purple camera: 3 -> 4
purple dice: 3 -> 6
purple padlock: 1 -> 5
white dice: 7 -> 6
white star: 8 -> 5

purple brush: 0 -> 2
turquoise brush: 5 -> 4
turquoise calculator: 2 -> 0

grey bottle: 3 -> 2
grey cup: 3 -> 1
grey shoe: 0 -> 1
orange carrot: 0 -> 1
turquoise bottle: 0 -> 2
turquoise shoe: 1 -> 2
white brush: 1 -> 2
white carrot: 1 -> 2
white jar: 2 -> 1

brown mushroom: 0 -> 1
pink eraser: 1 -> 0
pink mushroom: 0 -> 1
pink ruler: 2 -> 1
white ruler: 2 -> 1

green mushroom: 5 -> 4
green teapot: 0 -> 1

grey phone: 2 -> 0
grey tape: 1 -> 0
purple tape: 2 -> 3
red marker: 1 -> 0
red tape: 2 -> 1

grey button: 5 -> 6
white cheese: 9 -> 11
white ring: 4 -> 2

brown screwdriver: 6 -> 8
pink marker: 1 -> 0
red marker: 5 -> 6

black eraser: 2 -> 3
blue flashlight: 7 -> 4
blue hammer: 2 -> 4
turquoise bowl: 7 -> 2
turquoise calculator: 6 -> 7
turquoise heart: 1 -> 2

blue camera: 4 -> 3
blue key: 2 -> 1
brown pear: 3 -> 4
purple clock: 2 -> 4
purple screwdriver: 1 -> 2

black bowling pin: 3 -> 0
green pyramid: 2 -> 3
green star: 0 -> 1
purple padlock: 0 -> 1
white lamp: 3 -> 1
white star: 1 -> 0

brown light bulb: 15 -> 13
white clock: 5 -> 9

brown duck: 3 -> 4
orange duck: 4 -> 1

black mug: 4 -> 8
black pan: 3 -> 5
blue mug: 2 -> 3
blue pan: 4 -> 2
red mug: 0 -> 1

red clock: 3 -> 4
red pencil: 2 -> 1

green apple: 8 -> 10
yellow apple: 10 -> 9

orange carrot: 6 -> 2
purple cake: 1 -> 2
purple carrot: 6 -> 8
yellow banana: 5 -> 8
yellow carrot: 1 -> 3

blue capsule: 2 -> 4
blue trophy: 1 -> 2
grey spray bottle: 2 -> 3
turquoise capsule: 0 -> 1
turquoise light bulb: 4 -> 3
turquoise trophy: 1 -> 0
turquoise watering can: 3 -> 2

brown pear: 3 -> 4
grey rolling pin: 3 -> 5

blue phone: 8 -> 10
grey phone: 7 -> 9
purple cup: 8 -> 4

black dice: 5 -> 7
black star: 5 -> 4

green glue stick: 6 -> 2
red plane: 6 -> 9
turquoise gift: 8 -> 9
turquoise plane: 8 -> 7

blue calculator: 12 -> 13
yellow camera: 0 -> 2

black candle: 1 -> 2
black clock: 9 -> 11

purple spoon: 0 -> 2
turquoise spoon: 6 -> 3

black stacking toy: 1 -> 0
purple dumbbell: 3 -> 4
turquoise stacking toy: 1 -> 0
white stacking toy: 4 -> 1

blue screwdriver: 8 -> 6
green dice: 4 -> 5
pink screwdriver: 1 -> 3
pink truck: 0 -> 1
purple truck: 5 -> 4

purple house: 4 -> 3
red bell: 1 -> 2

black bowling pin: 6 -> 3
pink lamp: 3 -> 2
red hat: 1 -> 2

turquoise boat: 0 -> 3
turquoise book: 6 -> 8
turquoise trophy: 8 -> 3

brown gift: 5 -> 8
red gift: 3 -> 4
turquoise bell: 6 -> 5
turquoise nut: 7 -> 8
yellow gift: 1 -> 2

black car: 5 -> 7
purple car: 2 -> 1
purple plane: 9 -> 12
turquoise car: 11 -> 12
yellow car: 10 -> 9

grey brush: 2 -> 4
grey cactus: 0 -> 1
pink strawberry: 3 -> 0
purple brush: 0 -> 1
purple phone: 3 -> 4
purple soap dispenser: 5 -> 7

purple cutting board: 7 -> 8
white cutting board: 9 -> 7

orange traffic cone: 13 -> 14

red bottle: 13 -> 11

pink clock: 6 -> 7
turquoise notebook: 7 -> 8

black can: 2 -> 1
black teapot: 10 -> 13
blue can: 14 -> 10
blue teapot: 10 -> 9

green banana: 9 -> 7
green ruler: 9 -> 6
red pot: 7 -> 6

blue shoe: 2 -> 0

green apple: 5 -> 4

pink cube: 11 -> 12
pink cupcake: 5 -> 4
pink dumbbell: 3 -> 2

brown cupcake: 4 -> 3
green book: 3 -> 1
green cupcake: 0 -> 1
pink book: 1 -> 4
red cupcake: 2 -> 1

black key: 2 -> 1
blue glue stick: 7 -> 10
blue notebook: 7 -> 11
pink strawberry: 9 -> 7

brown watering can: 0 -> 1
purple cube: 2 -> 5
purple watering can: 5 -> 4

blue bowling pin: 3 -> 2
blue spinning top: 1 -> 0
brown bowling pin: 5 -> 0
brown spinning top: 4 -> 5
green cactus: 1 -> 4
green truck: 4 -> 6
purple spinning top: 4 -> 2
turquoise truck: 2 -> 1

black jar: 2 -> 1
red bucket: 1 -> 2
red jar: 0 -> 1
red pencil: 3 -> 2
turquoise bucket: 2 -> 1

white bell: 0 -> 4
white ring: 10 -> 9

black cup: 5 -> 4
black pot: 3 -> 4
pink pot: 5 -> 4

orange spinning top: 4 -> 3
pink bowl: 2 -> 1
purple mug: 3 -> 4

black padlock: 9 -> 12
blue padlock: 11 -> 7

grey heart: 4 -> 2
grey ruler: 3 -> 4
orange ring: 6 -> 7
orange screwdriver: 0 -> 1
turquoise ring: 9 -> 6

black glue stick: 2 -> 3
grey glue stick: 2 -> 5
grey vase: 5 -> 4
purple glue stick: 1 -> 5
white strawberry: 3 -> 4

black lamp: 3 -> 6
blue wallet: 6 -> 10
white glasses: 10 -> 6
......
WHAT YOU NEED TO DO
Start at the line containing "grey vase: 5 -> 4" and return each line up to and including the last line of the material.

ANSWER TO THE PROBLEM
grey vase: 5 -> 4
purple glue stick: 1 -> 5
white strawberry: 3 -> 4

black lamp: 3 -> 6
blue wallet: 6 -> 10
white glasses: 10 -> 6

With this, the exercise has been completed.